» **WORK REQUEST**
Begin at the line containing "red wallet: [104,153,164,195]" in the data below and go on through the line containing "white bucket: none", repeating each line exactly; include both ends and no other line.

Data items
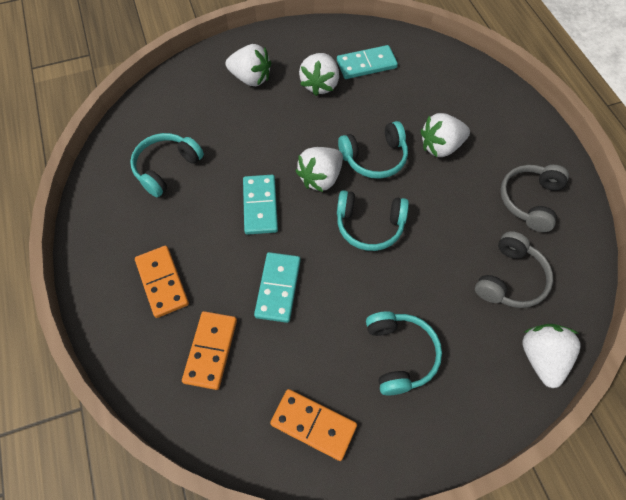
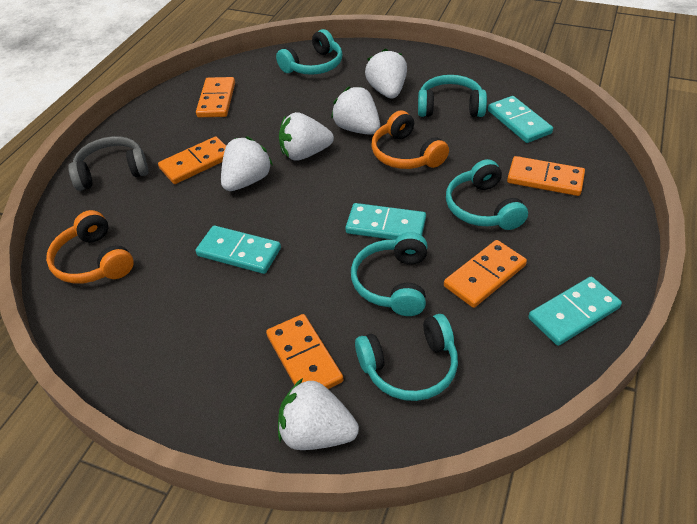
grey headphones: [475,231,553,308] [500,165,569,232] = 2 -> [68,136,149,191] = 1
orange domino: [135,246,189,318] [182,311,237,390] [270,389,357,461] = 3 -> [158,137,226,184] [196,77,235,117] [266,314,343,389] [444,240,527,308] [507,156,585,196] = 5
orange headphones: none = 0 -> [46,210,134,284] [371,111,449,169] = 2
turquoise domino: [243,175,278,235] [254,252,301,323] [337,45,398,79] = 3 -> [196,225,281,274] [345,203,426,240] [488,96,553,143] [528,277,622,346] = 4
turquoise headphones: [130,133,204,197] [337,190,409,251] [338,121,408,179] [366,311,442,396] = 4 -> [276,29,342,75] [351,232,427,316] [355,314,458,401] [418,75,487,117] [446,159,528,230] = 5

---

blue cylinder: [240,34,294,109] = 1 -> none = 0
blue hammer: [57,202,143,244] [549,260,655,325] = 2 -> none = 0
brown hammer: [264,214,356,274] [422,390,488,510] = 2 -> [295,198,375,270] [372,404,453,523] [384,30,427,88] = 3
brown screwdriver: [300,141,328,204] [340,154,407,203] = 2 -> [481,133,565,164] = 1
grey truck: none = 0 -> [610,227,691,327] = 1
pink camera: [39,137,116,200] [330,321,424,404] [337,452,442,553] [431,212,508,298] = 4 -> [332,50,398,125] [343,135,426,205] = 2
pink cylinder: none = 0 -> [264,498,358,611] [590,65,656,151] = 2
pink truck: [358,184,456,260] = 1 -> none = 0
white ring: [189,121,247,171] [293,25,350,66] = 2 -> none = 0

* * *

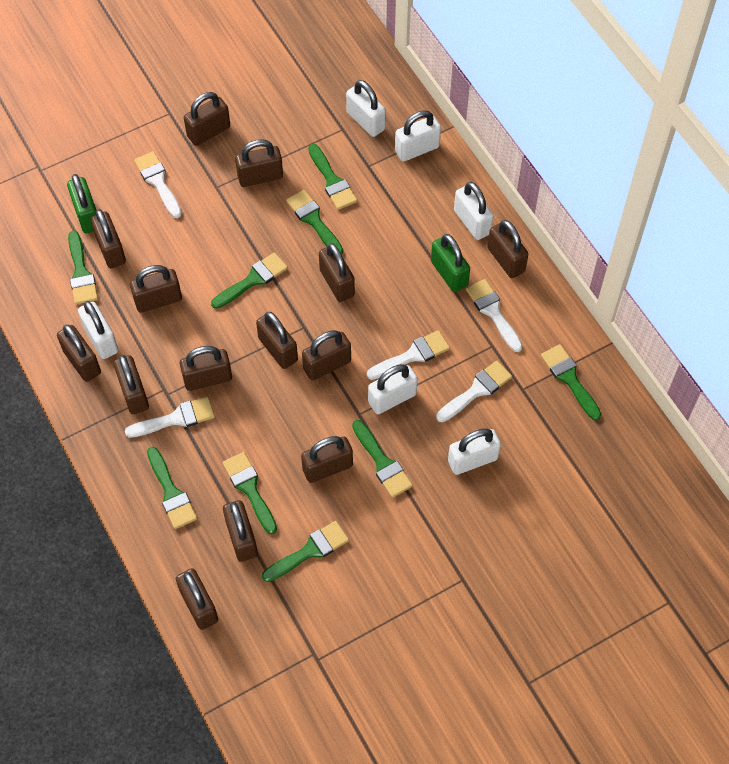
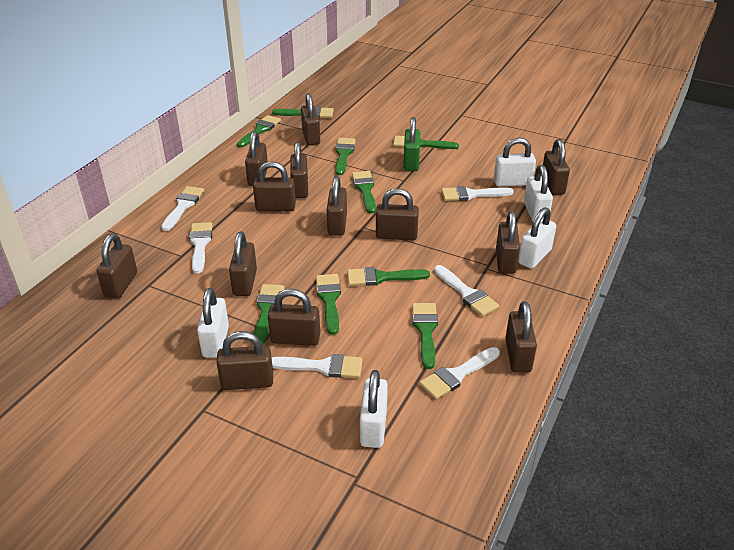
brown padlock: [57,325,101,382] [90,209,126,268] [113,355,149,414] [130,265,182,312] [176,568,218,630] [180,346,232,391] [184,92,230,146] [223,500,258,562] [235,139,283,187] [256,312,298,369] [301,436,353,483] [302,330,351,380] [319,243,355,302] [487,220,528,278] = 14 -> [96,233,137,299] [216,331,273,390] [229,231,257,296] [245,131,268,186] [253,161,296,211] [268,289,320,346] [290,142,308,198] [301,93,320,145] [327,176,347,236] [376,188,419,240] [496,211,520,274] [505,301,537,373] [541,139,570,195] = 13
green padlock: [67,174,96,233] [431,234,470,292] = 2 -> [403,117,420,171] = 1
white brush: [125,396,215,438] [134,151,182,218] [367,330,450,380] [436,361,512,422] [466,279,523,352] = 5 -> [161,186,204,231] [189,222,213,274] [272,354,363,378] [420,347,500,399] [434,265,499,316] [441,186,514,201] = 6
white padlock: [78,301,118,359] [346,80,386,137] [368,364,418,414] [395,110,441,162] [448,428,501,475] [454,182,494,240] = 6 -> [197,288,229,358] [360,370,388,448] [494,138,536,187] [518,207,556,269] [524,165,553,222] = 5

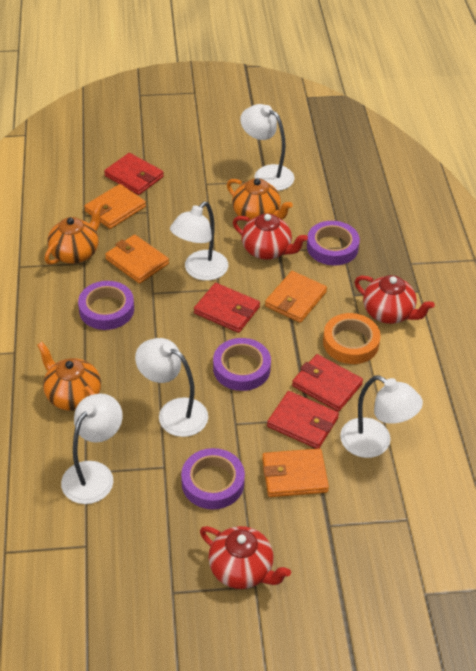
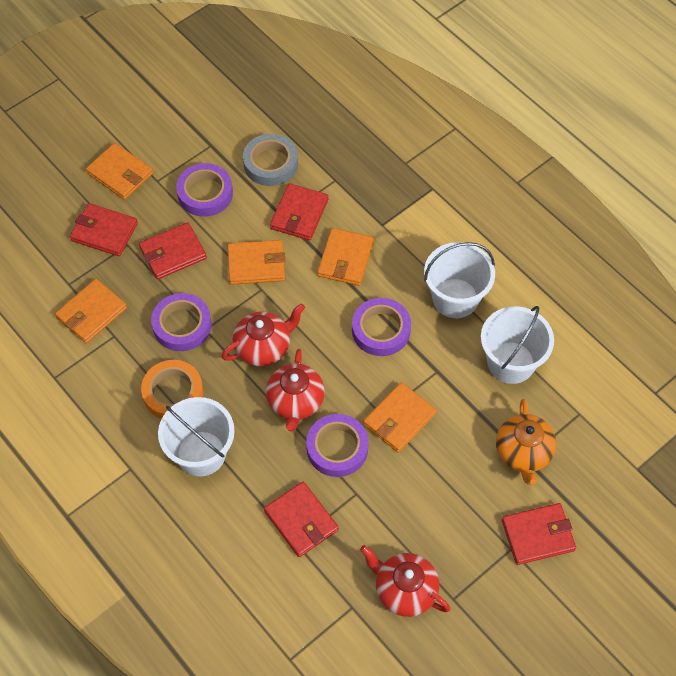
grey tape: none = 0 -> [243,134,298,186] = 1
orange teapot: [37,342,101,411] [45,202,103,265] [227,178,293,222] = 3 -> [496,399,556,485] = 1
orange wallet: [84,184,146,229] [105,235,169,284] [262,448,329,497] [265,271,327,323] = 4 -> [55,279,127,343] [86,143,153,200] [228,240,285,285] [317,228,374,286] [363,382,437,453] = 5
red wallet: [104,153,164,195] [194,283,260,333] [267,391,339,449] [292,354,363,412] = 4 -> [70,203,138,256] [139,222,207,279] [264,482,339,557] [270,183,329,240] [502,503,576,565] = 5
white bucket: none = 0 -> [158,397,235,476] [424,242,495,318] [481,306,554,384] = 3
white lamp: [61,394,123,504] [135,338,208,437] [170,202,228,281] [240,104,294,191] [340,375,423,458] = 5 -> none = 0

» **EXERCISE ANSWER**
red wallet: [104,153,164,195] [194,283,260,333] [267,391,339,449] [292,354,363,412] = 4 -> [70,203,138,256] [139,222,207,279] [264,482,339,557] [270,183,329,240] [502,503,576,565] = 5
white bucket: none = 0 -> [158,397,235,476] [424,242,495,318] [481,306,554,384] = 3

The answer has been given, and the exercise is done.